The span to copy runs from the line containing "Analyze this satellite" to the last line below. Copy it exactly, with nothing else.

☆ ☆ ☆ ☆ ☆ ☆ ☆

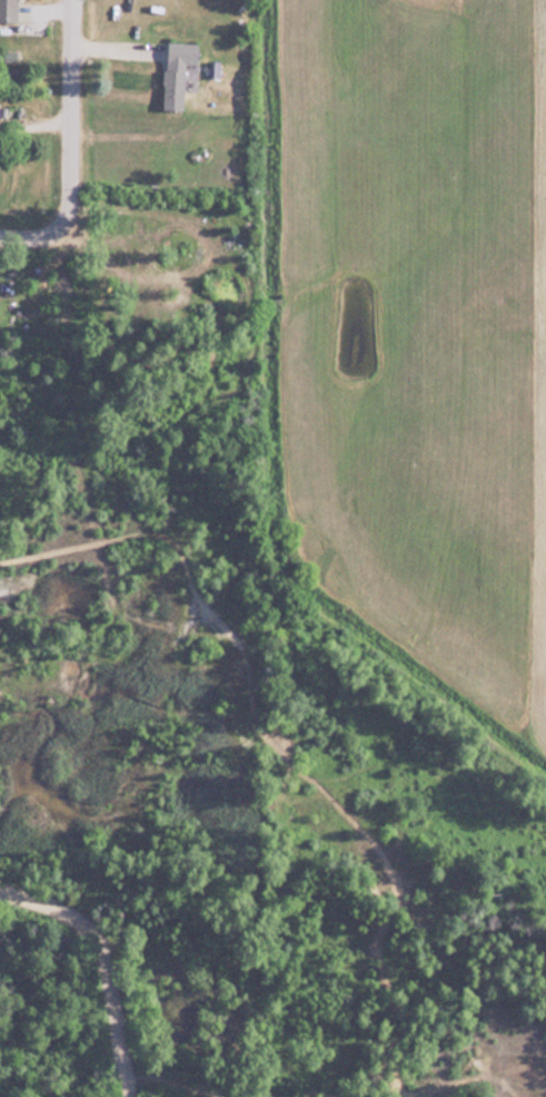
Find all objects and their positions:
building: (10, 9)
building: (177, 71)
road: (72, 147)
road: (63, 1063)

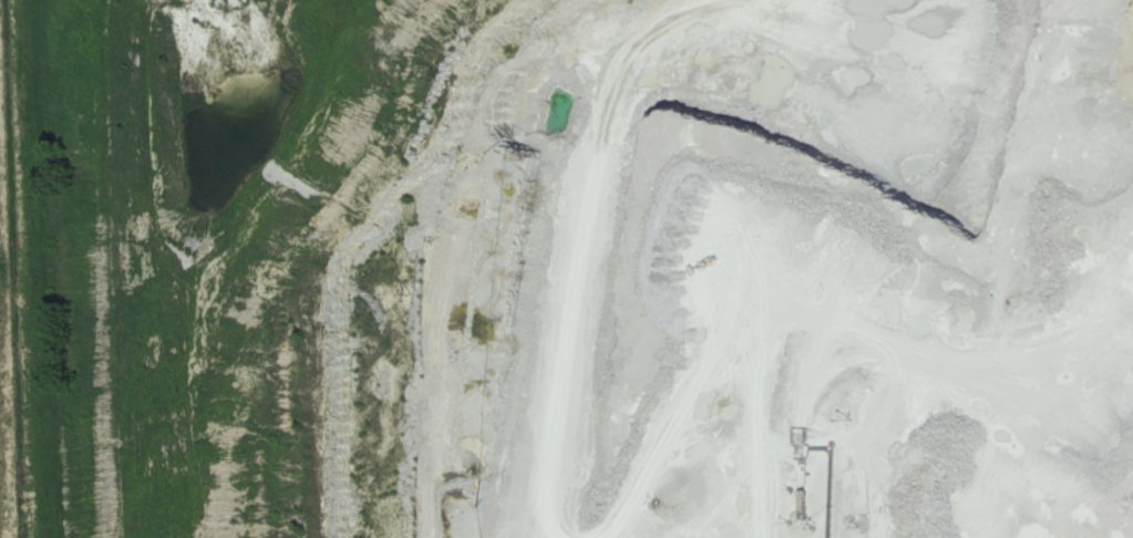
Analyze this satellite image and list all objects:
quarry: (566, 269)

☆ ☆ ☆ ☆ ☆ ☆ ☆

[YOUR SOLUTION]
Analyze this satellite image and list all objects:
quarry: (566, 269)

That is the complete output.